- Opening Delimiter -

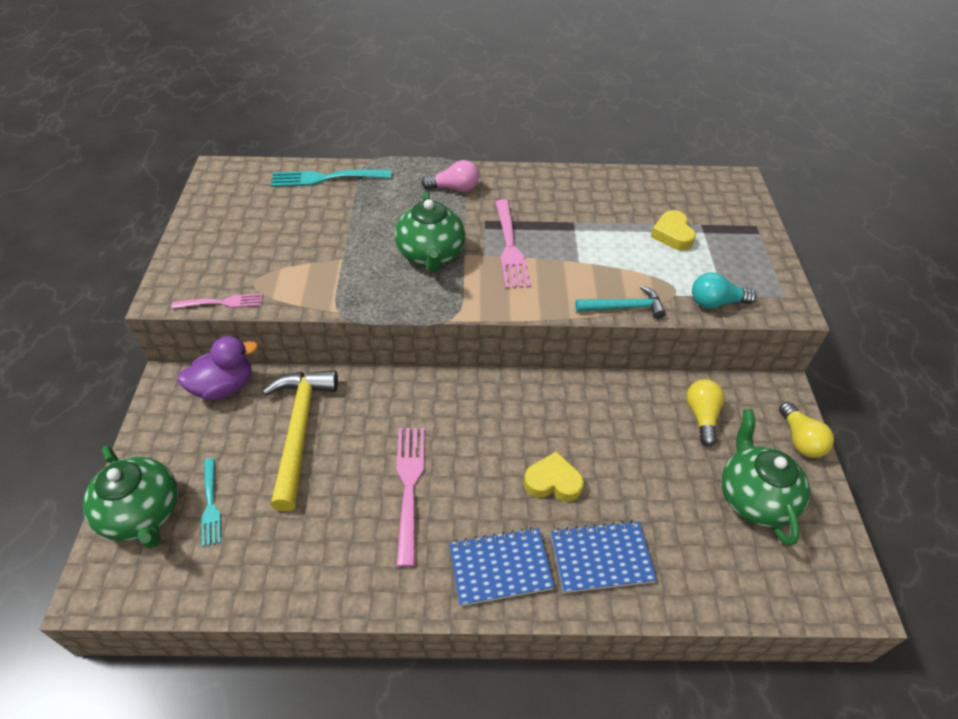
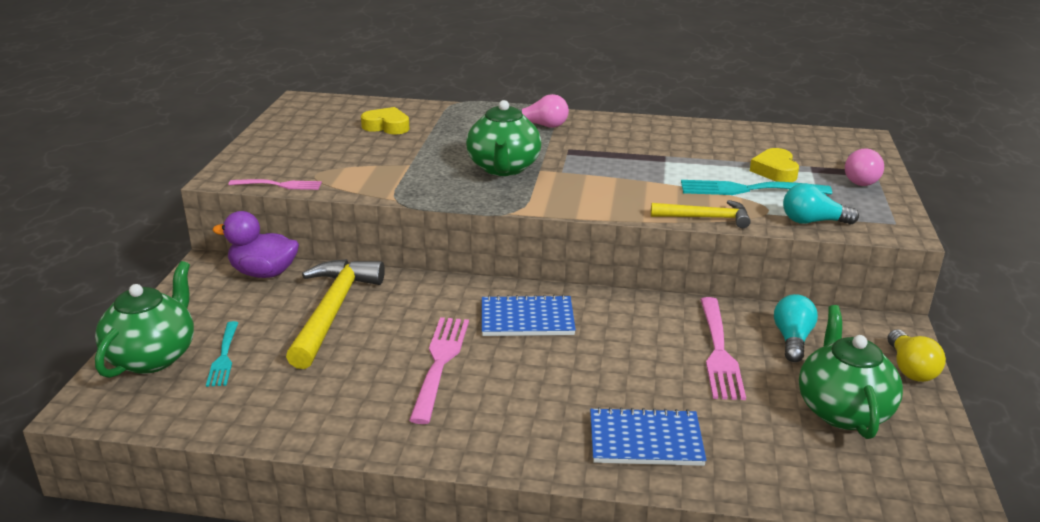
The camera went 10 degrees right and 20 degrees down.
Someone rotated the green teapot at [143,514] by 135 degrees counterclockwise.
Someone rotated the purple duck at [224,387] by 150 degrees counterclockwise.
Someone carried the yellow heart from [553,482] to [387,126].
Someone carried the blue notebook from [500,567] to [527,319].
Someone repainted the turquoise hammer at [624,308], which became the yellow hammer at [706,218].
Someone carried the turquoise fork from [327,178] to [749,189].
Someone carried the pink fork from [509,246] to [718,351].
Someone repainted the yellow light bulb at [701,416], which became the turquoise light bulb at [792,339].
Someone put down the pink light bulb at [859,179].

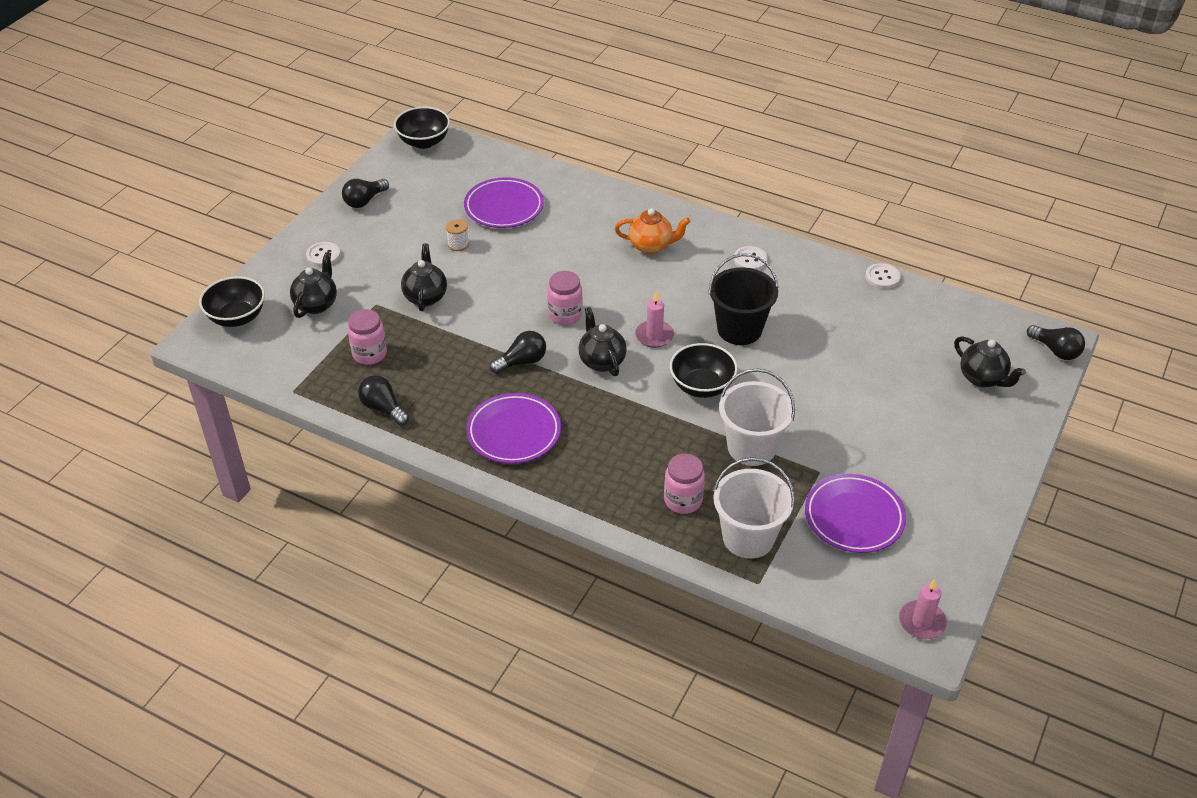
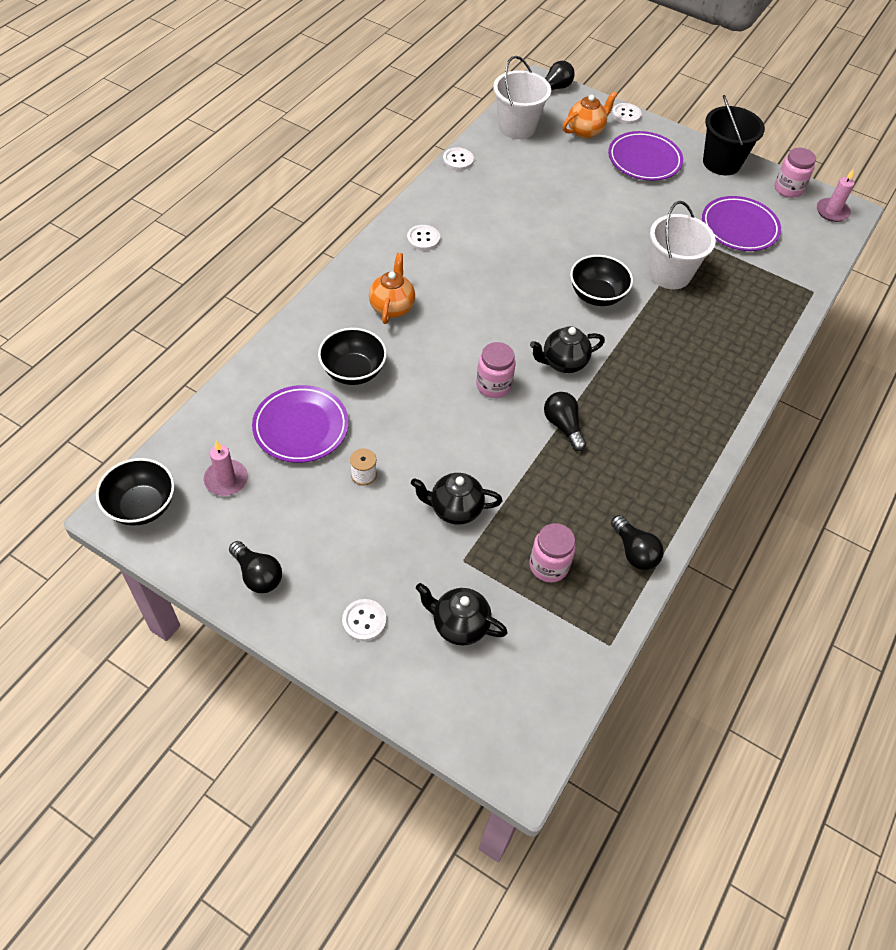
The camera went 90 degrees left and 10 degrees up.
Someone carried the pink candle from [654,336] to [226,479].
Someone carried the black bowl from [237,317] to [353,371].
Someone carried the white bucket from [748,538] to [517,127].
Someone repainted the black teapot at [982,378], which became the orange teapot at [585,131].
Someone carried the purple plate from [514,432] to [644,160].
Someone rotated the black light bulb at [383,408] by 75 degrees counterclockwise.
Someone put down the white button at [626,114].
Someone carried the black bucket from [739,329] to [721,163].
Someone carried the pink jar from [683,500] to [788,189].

- Closing Delimiter -
- Opening Delimiter -

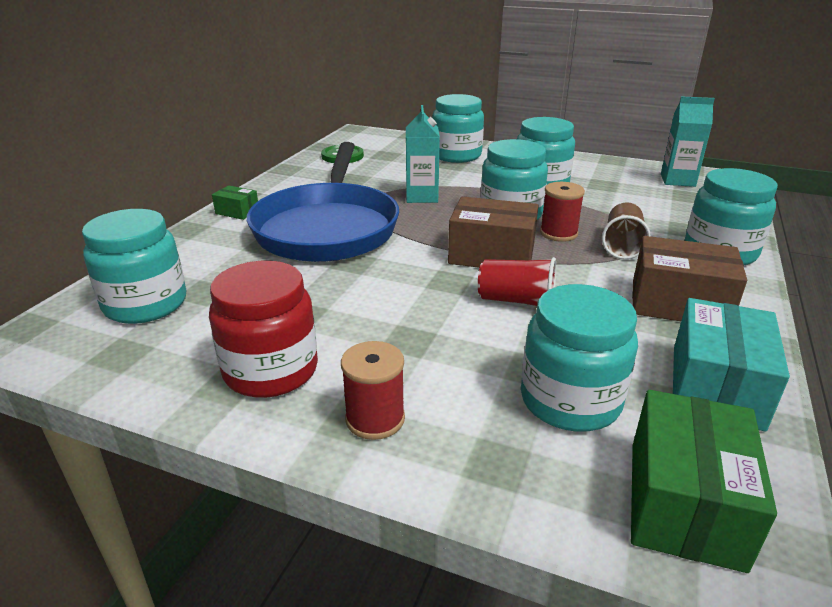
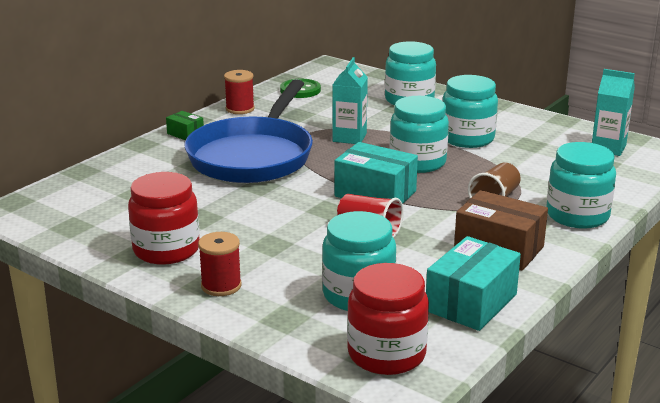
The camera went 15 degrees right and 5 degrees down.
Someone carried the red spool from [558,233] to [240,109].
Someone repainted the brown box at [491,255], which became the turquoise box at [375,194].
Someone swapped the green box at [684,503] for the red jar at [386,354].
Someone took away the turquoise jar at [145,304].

- Closing Delimiter -

• [What the task requires] Return a copy of every line in the records that includes the string "yellow".

• [Reply to the exercise]
Someone carried the yellow heart from [553,482] to [387,126].
Someone repainted the turquoise hammer at [624,308], which became the yellow hammer at [706,218].
Someone repainted the yellow light bulb at [701,416], which became the turquoise light bulb at [792,339].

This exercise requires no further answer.